TO DO —
Would you retype the lines from the one that holds "yellow L-shape: (156, 163)" to the final line of the entries below, both ends included and exactly as written, but without pictures?

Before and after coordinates
━━━━
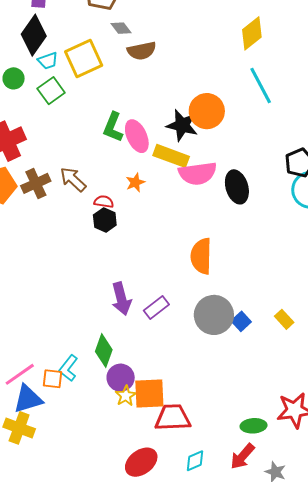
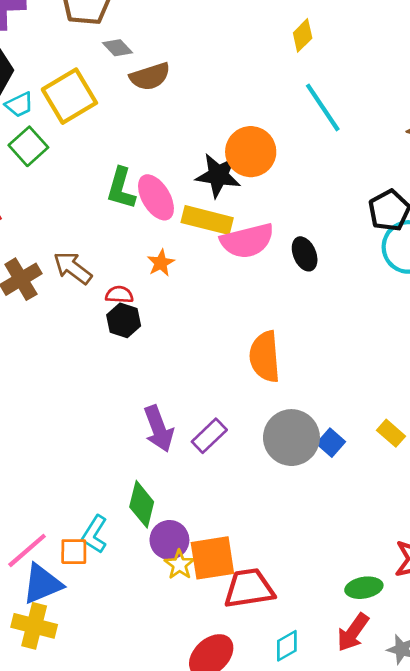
yellow diamond: (252, 33) -> (303, 35), size x0.7
black ellipse: (237, 187) -> (305, 254), size x0.7

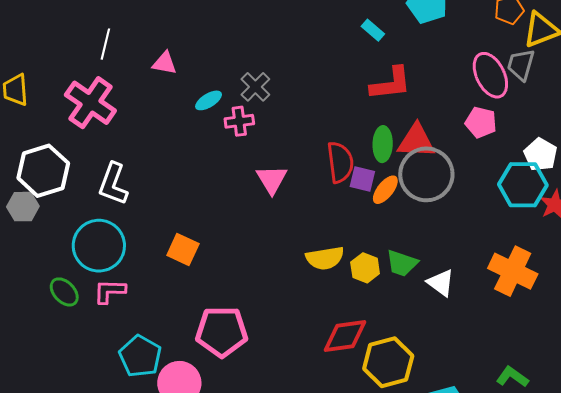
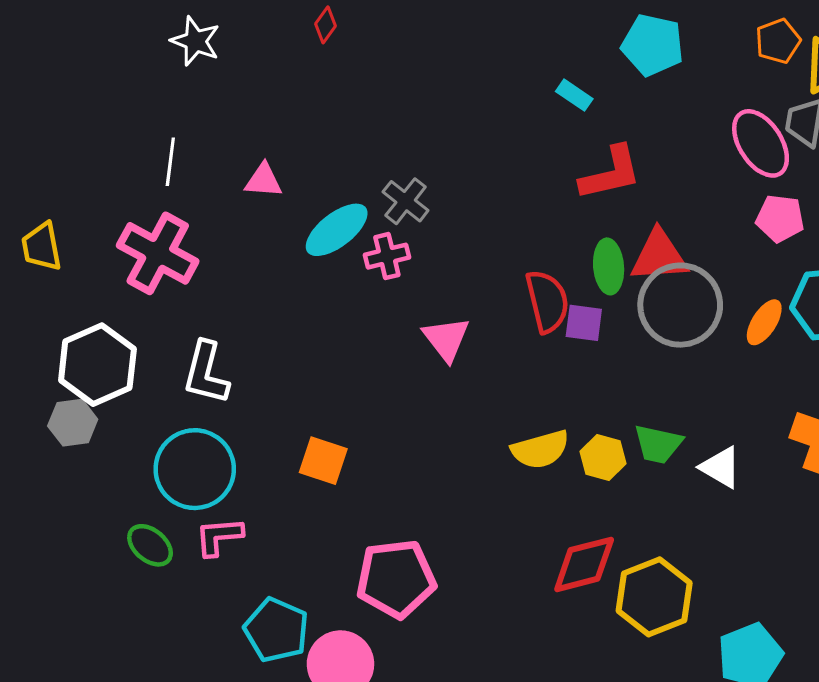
cyan ellipse: (209, 100) -> (337, 230), size x1.6
pink pentagon: (481, 122) -> (780, 218), moved
orange ellipse: (385, 190) -> (764, 322), moved

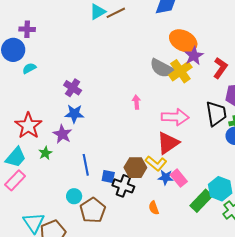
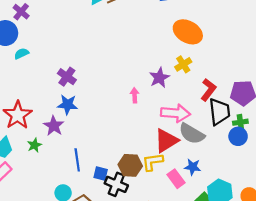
purple cross: (27, 29) -> (21, 12), turned 35
purple star: (194, 56) -> (159, 78), moved
gray semicircle: (162, 68) -> (192, 134), moved
red L-shape: (220, 68) -> (208, 90), moved
yellow cross: (180, 71) -> (183, 64), size x0.7
yellow L-shape: (156, 163) -> (153, 162), turned 130
blue star: (166, 177) -> (193, 167), moved

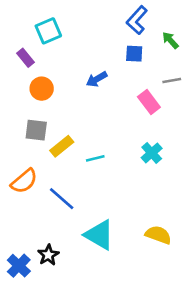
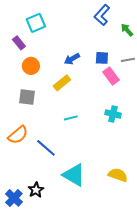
blue square: (134, 54) -> (102, 58), moved
yellow rectangle: (62, 146) -> (62, 83), moved
cyan cross: (152, 153) -> (113, 114), turned -35

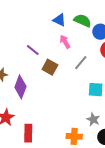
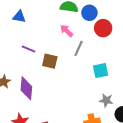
blue triangle: (59, 20) -> (19, 17), moved
pink arrow: (65, 42) -> (67, 31), moved

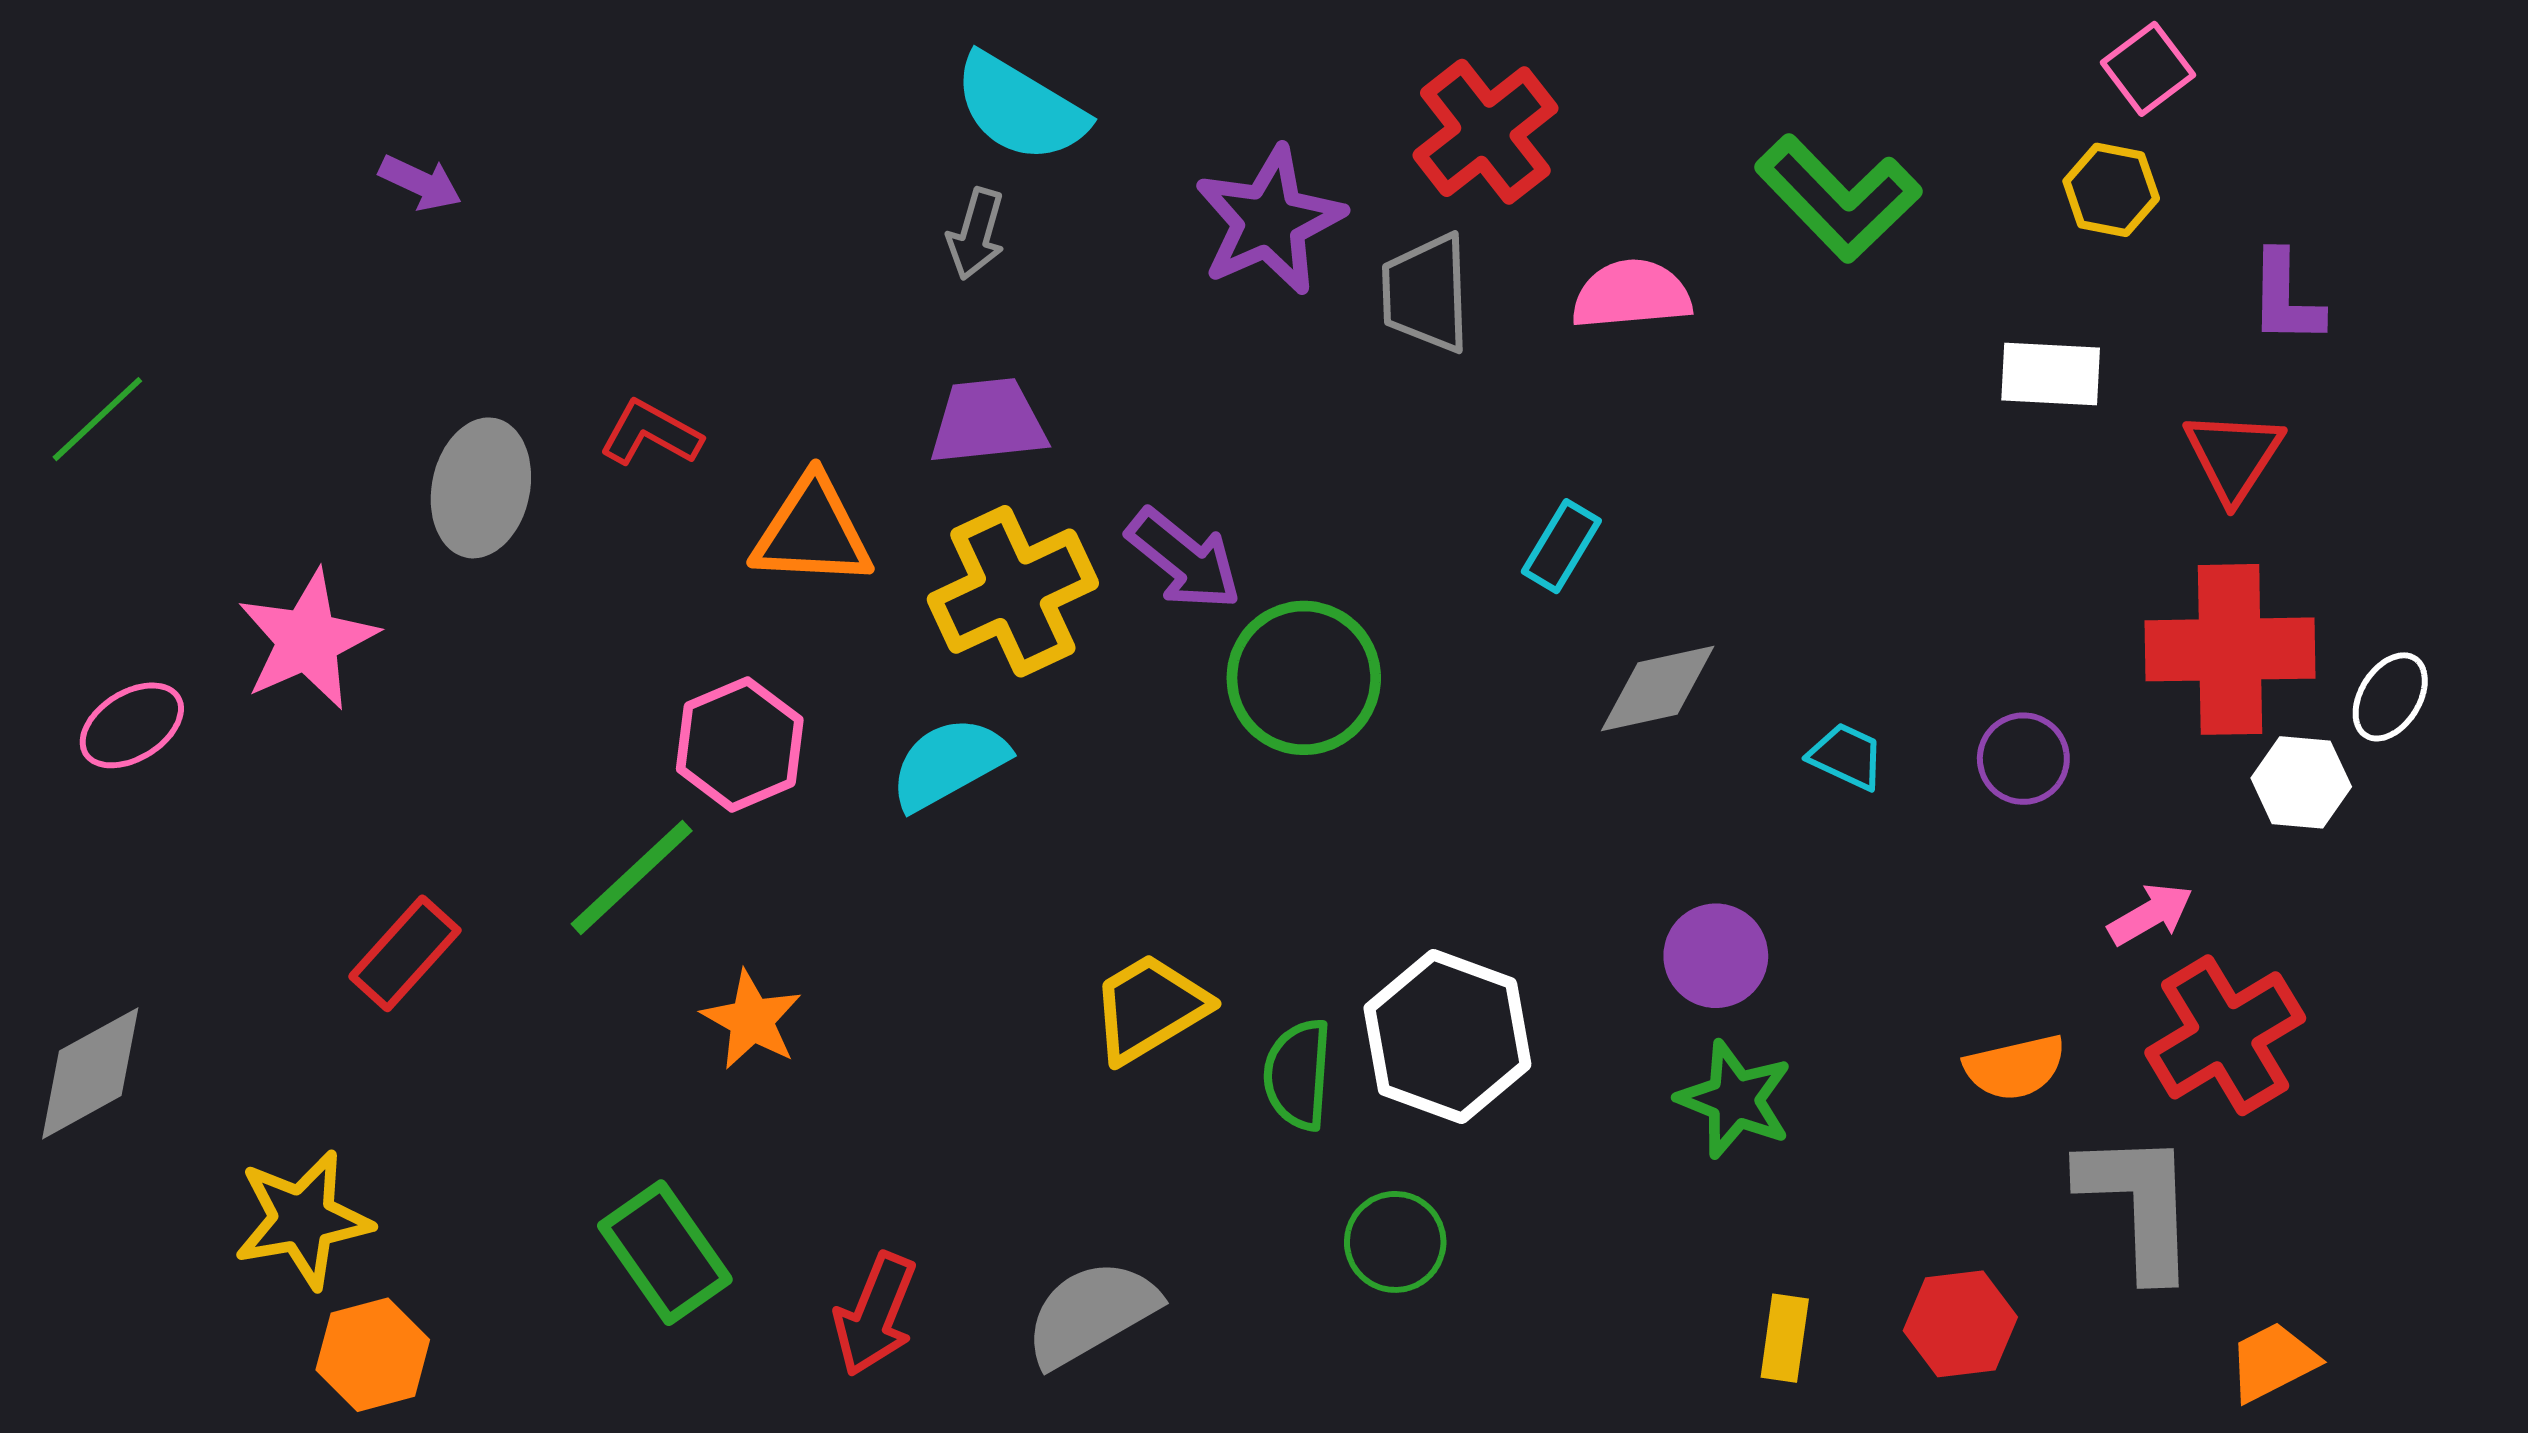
━━━━
EXERCISE RESULT —
yellow L-shape: (156, 163) -> (153, 162), turned 130
blue star: (166, 177) -> (193, 167), moved

blue square: (134, 54) -> (102, 58), moved
yellow rectangle: (62, 146) -> (62, 83), moved
cyan cross: (152, 153) -> (113, 114), turned -35

blue triangle: (59, 20) -> (19, 17), moved
pink arrow: (65, 42) -> (67, 31), moved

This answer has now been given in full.